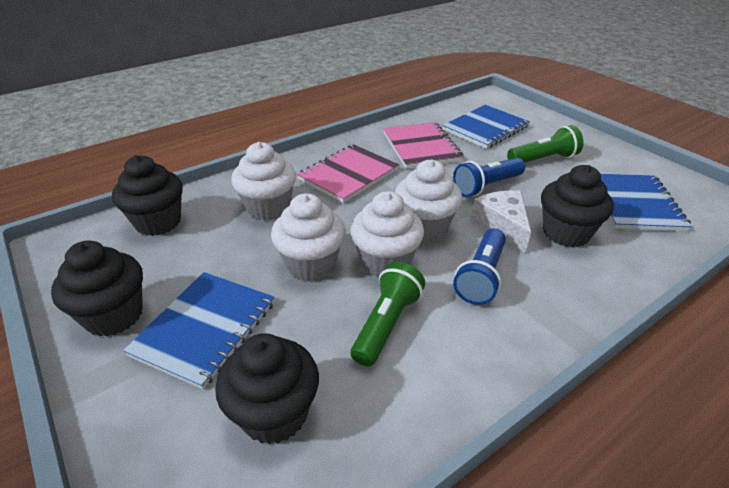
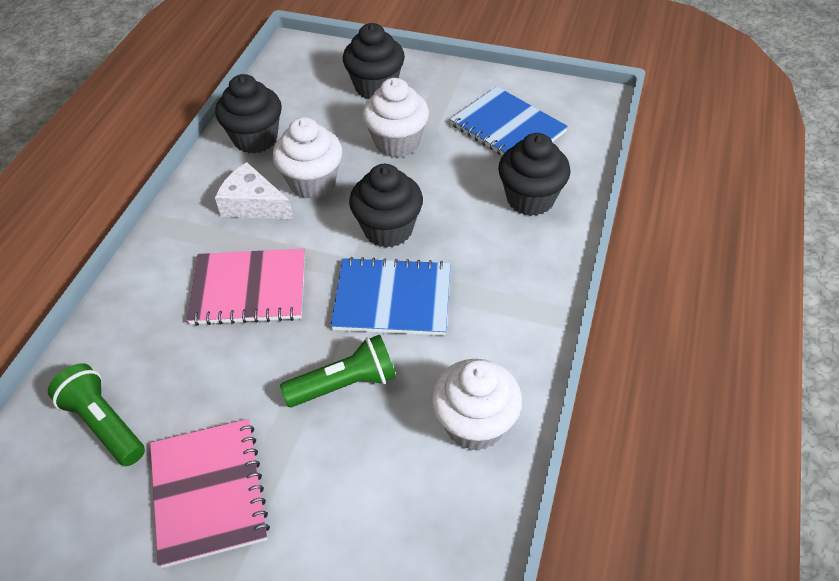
blue flashlight: 2 -> 0
blue notebook: 3 -> 2
white cupcake: 4 -> 3

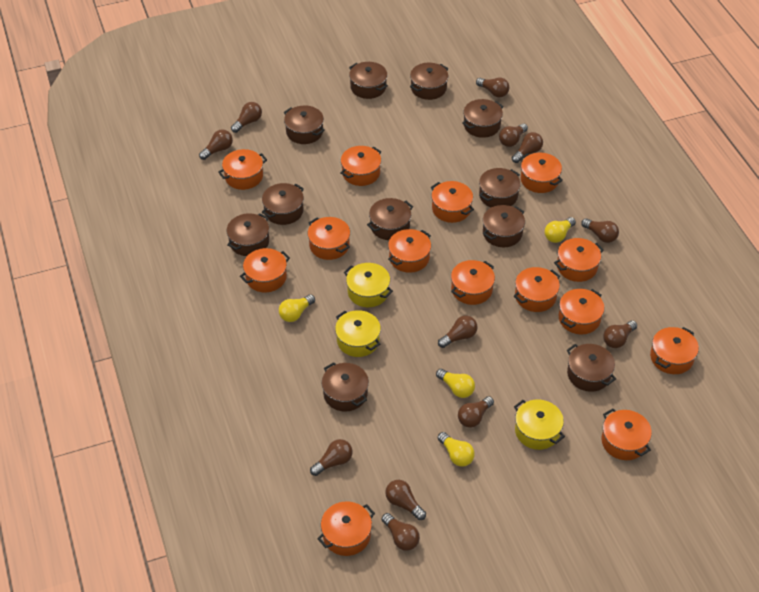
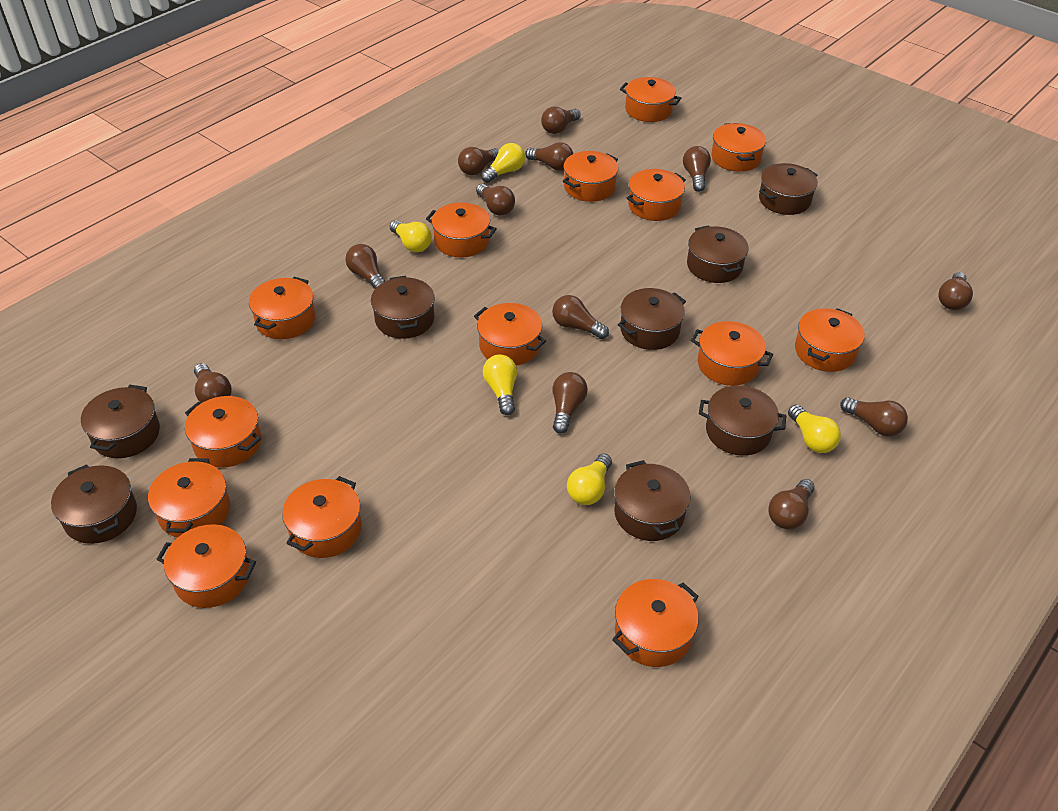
brown pot: 11 -> 8
yellow light bulb: 4 -> 5
yellow pot: 3 -> 0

───

▶ REQUIRED WORK
From the first record to the last, print everything again exactly, without pictures.

▶ SOLUTION
blue flashlight: 2 -> 0
blue notebook: 3 -> 2
white cupcake: 4 -> 3

brown pot: 11 -> 8
yellow light bulb: 4 -> 5
yellow pot: 3 -> 0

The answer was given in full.